WHAT YOU SHOULD DO >>
Within the records below, find the line with "relocated,turquoise carton,[59 222" and the line with "# camera: 15 degrees right, 15 degrees down", then reproduce exactly those two lines and all lines between them, without any picture.

Object matching data:
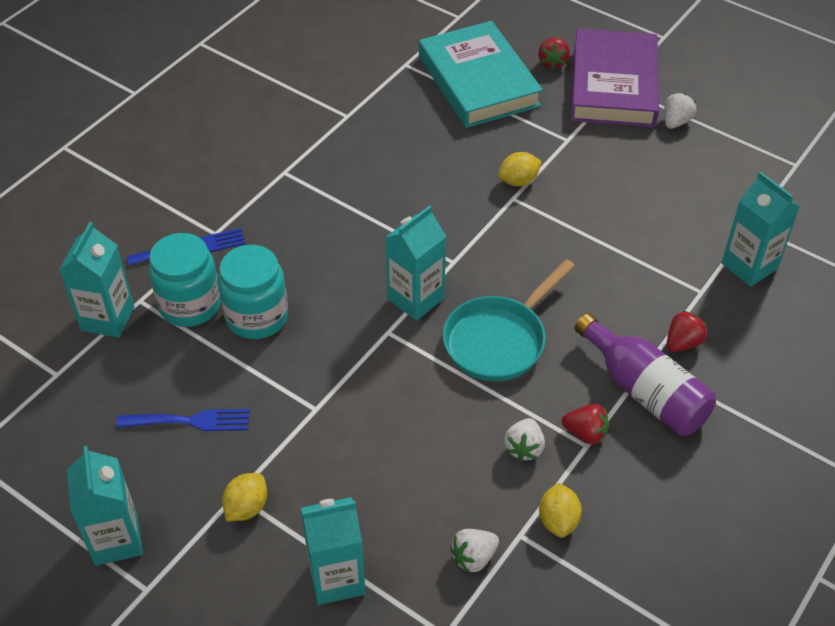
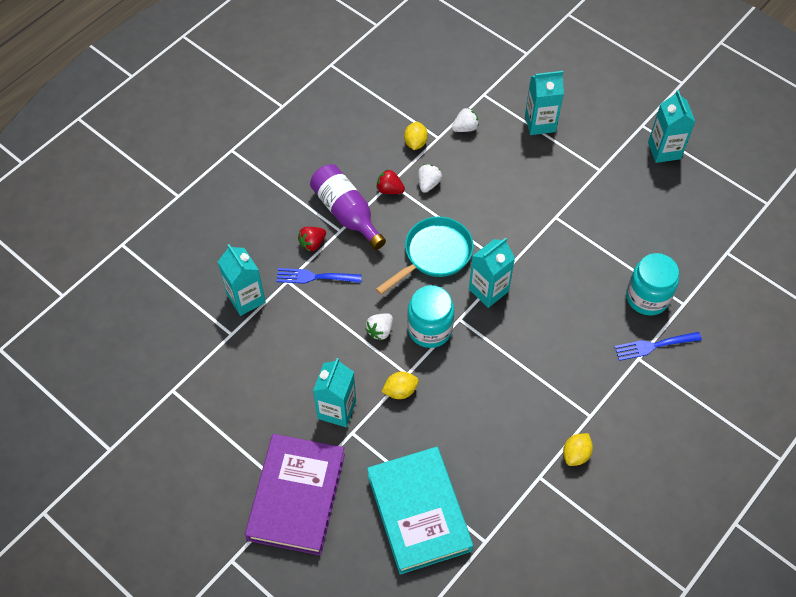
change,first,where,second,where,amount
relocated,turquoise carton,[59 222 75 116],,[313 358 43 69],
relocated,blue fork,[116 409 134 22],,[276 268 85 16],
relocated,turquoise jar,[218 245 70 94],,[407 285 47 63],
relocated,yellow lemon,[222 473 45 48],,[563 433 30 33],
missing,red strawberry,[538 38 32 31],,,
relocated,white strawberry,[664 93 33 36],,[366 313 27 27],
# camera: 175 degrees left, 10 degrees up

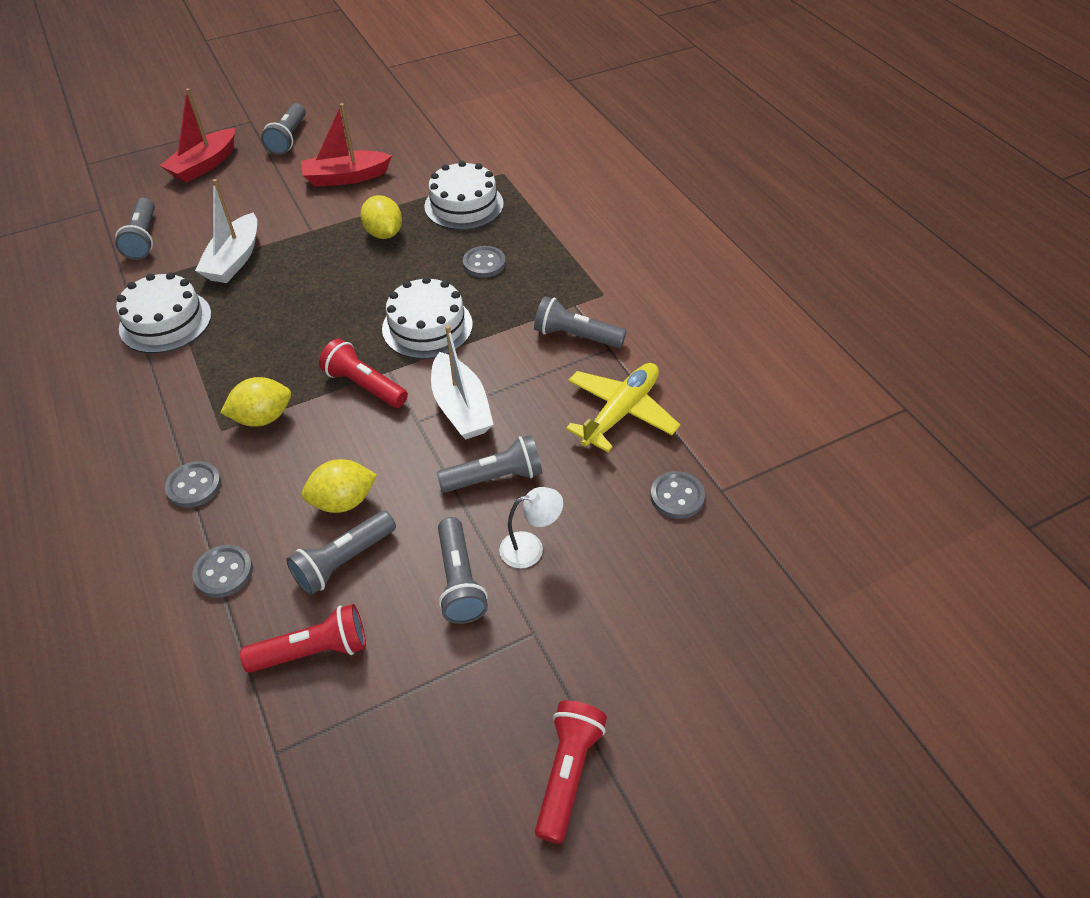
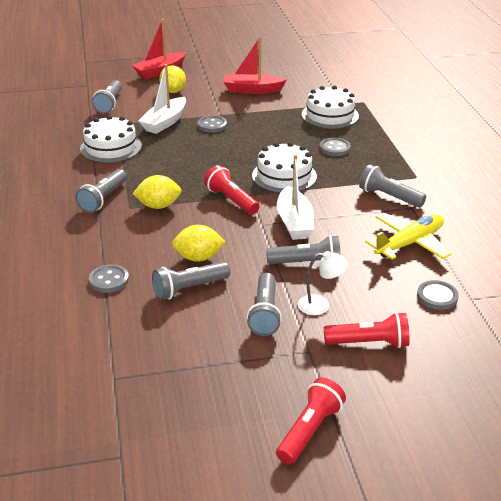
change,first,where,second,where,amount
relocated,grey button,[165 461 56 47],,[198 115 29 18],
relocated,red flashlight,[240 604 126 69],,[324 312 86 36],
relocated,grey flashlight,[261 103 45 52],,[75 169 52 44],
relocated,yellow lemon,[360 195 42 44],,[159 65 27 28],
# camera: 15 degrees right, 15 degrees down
* * *
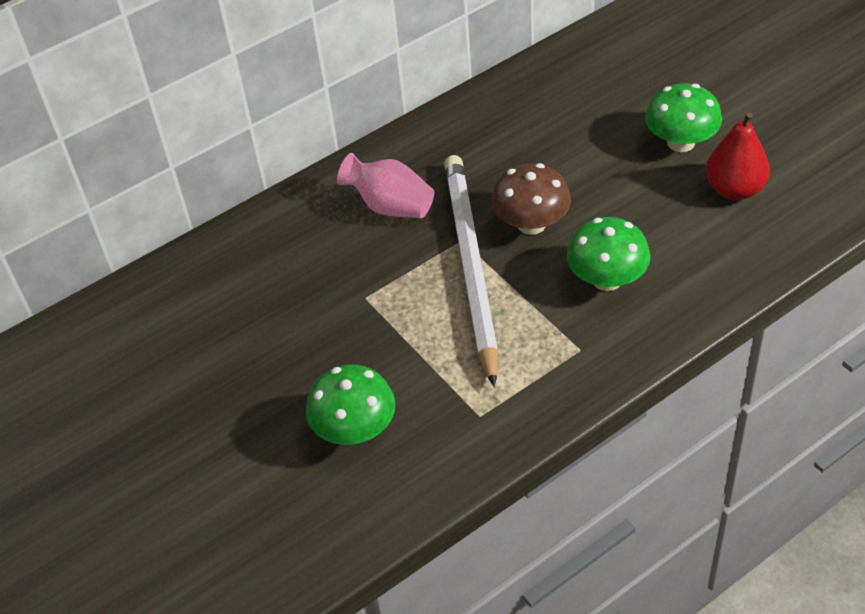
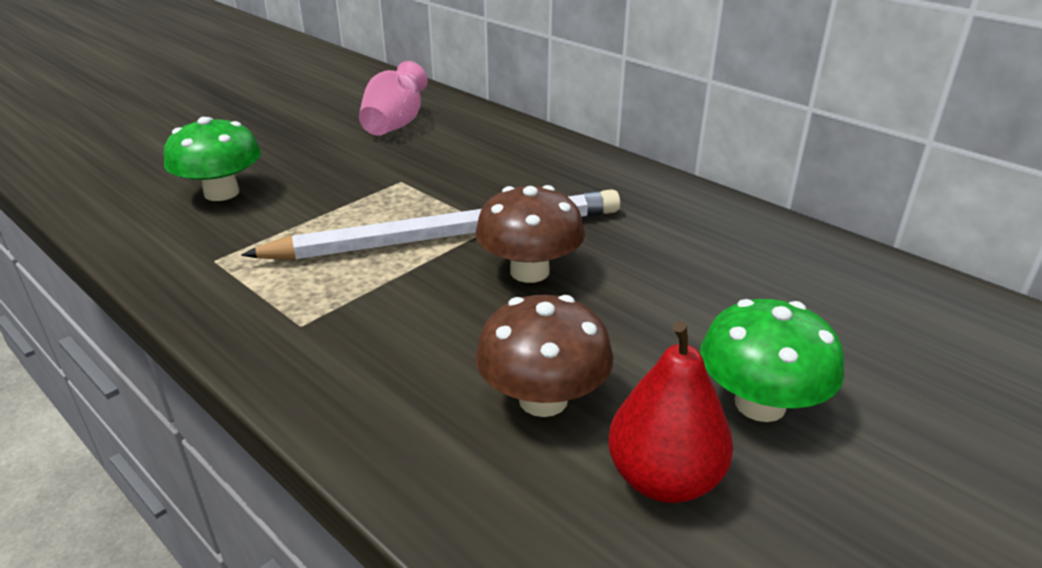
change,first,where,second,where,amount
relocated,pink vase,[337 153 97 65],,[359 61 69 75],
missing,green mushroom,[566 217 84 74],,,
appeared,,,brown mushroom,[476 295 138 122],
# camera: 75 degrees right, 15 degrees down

EXPECTED OUTPUT >>
relocated,turquoise carton,[59 222 75 116],,[313 358 43 69],
relocated,blue fork,[116 409 134 22],,[276 268 85 16],
relocated,turquoise jar,[218 245 70 94],,[407 285 47 63],
relocated,yellow lemon,[222 473 45 48],,[563 433 30 33],
missing,red strawberry,[538 38 32 31],,,
relocated,white strawberry,[664 93 33 36],,[366 313 27 27],
# camera: 175 degrees left, 10 degrees up

change,first,where,second,where,amount
relocated,grey button,[165 461 56 47],,[198 115 29 18],
relocated,red flashlight,[240 604 126 69],,[324 312 86 36],
relocated,grey flashlight,[261 103 45 52],,[75 169 52 44],
relocated,yellow lemon,[360 195 42 44],,[159 65 27 28],
# camera: 15 degrees right, 15 degrees down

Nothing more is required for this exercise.